ABOUT THIS EXERCISE
Using only the entries below, output the lines starting at the one containing "none -> orange plate F8 level 1" and ending at the one containing "none -> white cone A3 level 2", exactly and inclusive of both, omitting the pictures.

INPUT MATERIAL
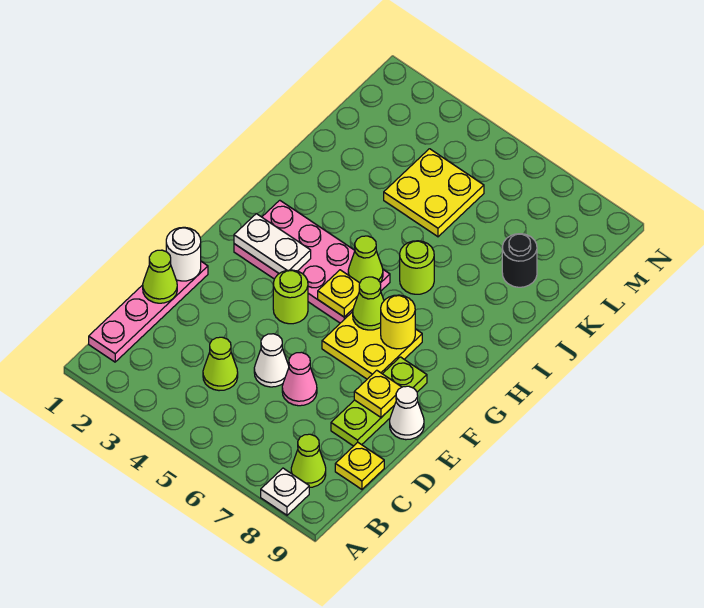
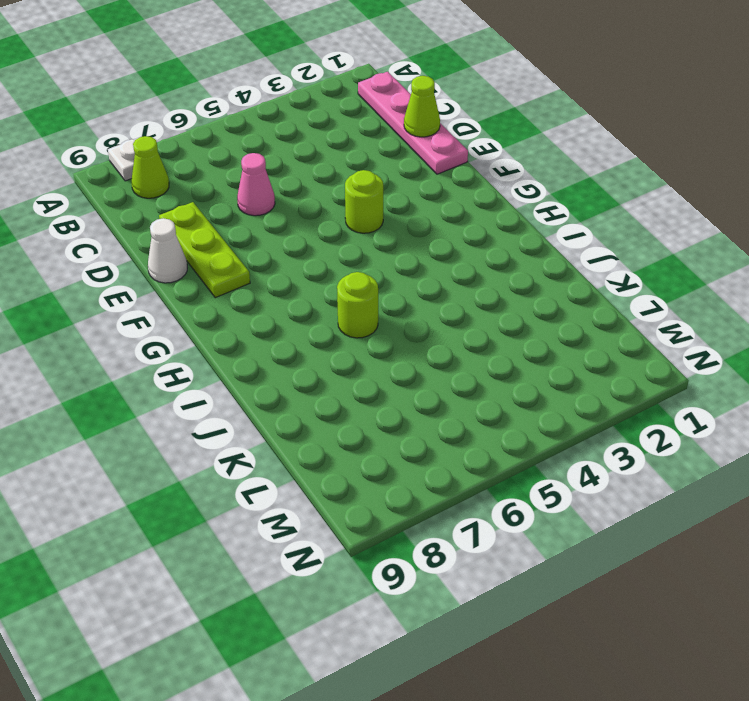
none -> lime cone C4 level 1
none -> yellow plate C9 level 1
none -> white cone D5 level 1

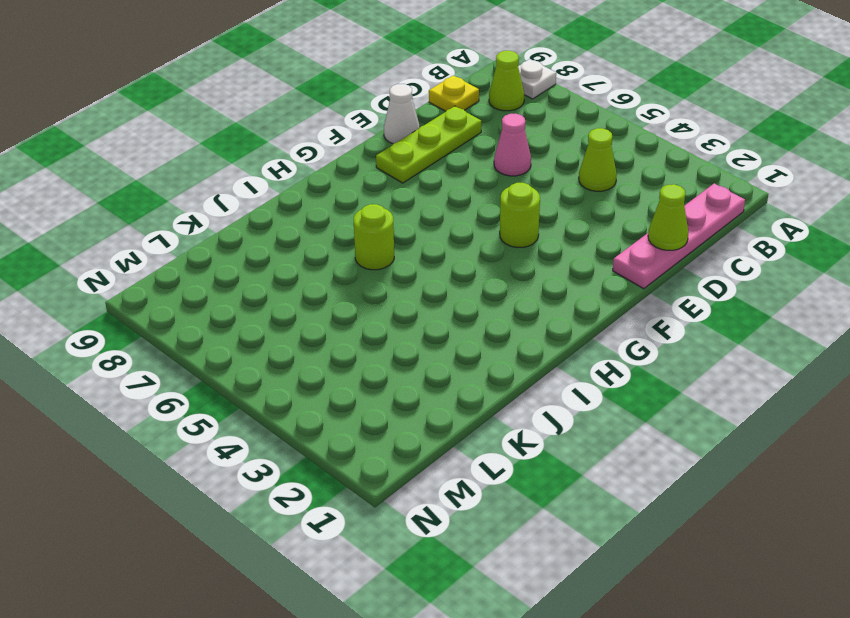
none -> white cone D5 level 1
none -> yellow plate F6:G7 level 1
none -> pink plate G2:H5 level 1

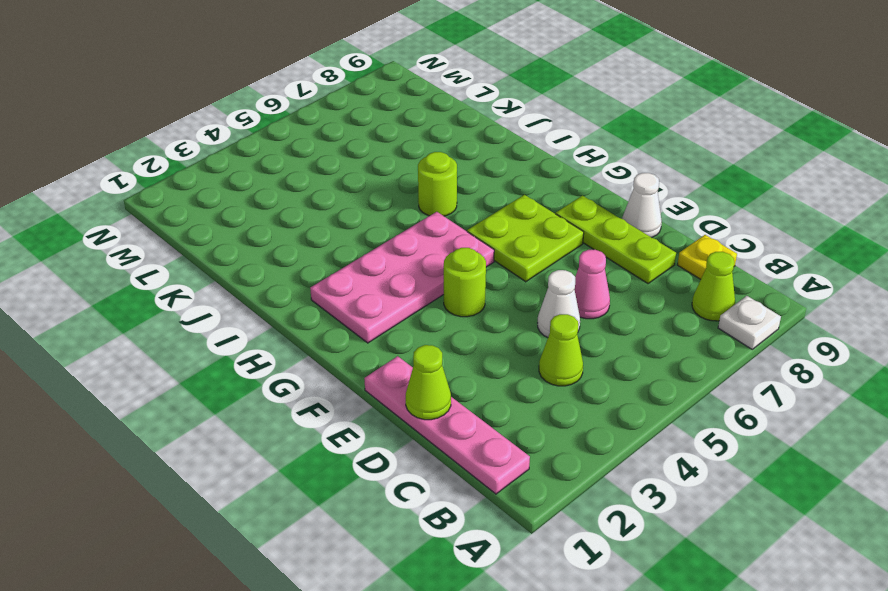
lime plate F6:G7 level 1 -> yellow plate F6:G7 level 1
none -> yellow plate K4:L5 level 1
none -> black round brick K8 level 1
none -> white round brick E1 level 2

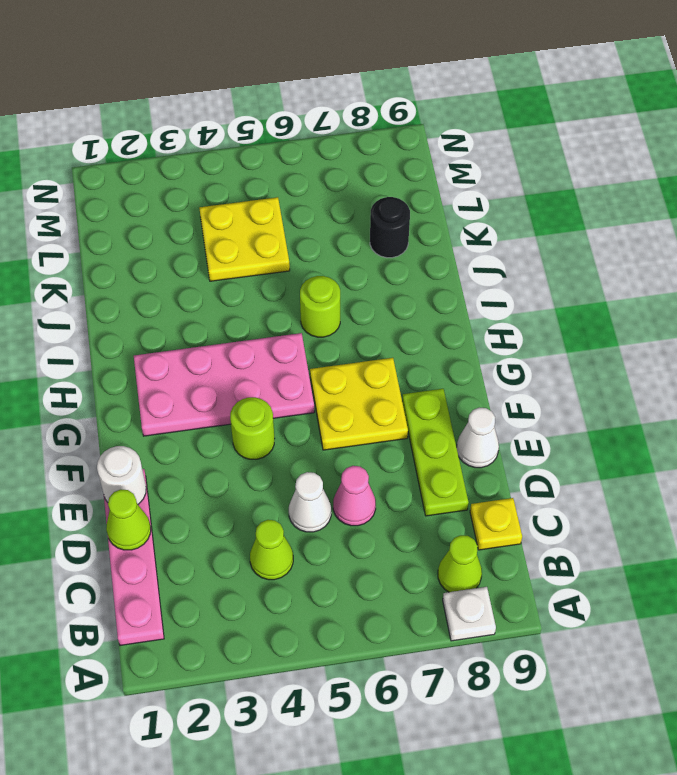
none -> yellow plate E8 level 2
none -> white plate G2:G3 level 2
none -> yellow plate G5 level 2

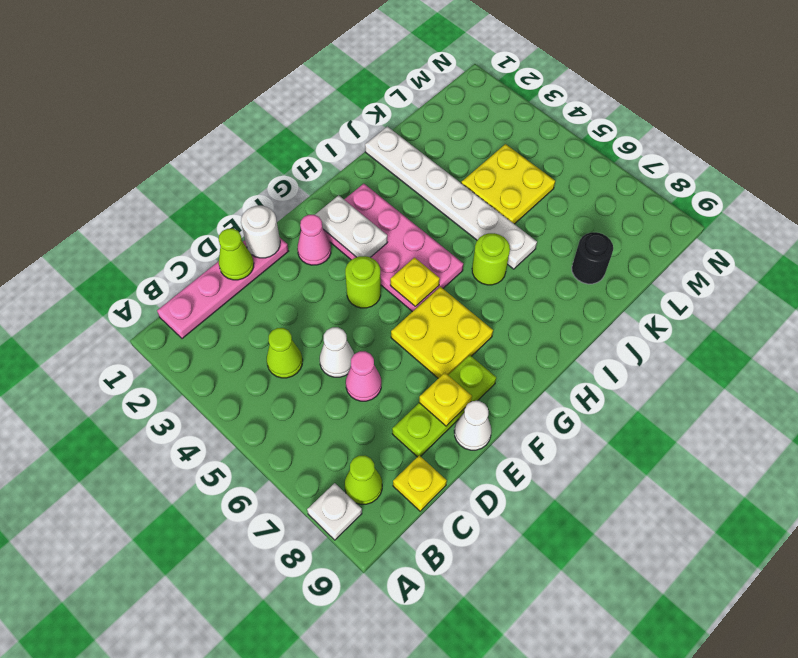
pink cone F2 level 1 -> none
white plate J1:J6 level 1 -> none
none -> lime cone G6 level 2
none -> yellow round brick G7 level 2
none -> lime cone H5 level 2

==

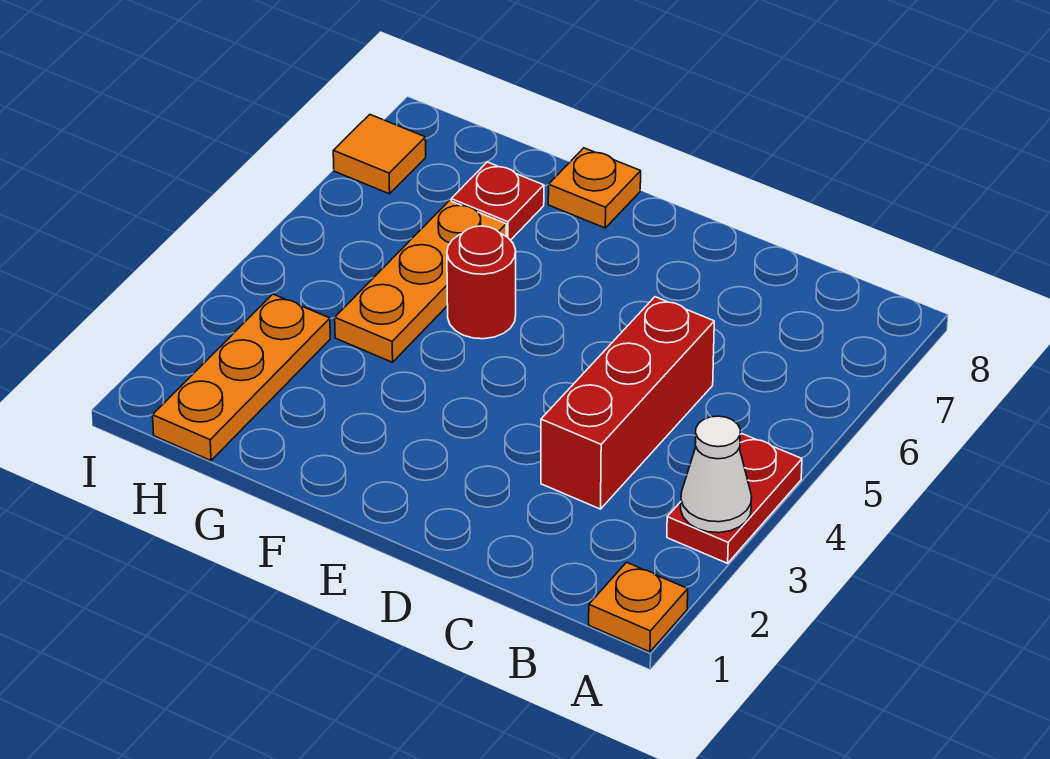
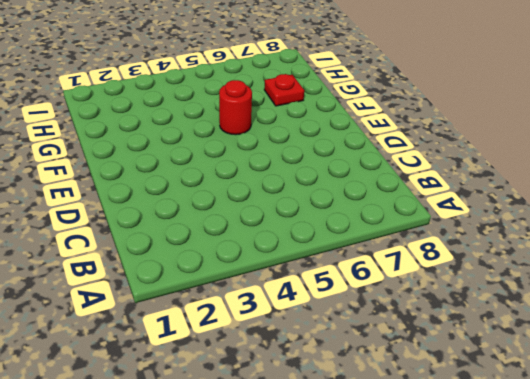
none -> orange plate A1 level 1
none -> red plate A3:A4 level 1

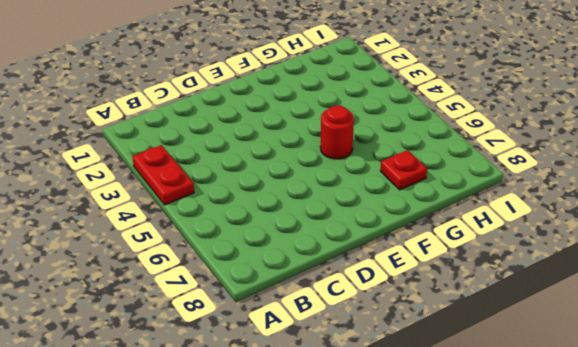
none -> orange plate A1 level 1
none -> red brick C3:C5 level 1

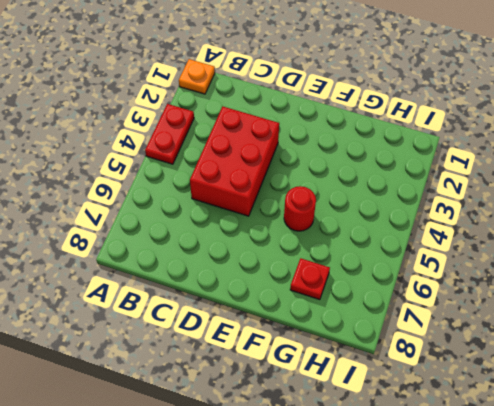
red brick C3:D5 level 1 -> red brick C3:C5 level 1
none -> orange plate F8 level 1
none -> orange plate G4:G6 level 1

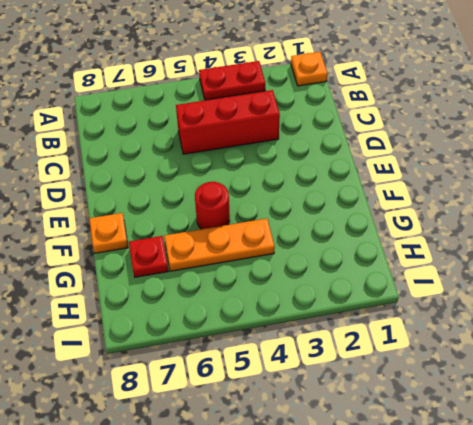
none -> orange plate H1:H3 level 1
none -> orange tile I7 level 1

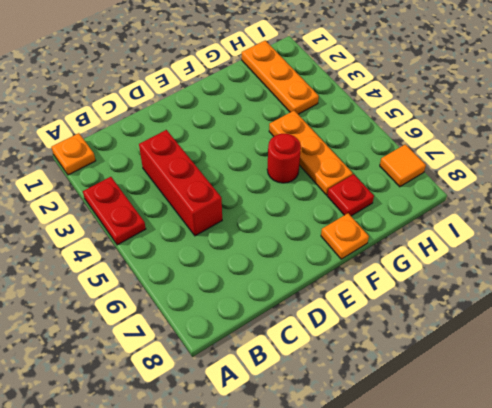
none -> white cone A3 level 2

TASK OUTPUT
none -> orange plate F8 level 1
none -> orange plate G4:G6 level 1

none -> orange plate H1:H3 level 1
none -> orange tile I7 level 1

none -> white cone A3 level 2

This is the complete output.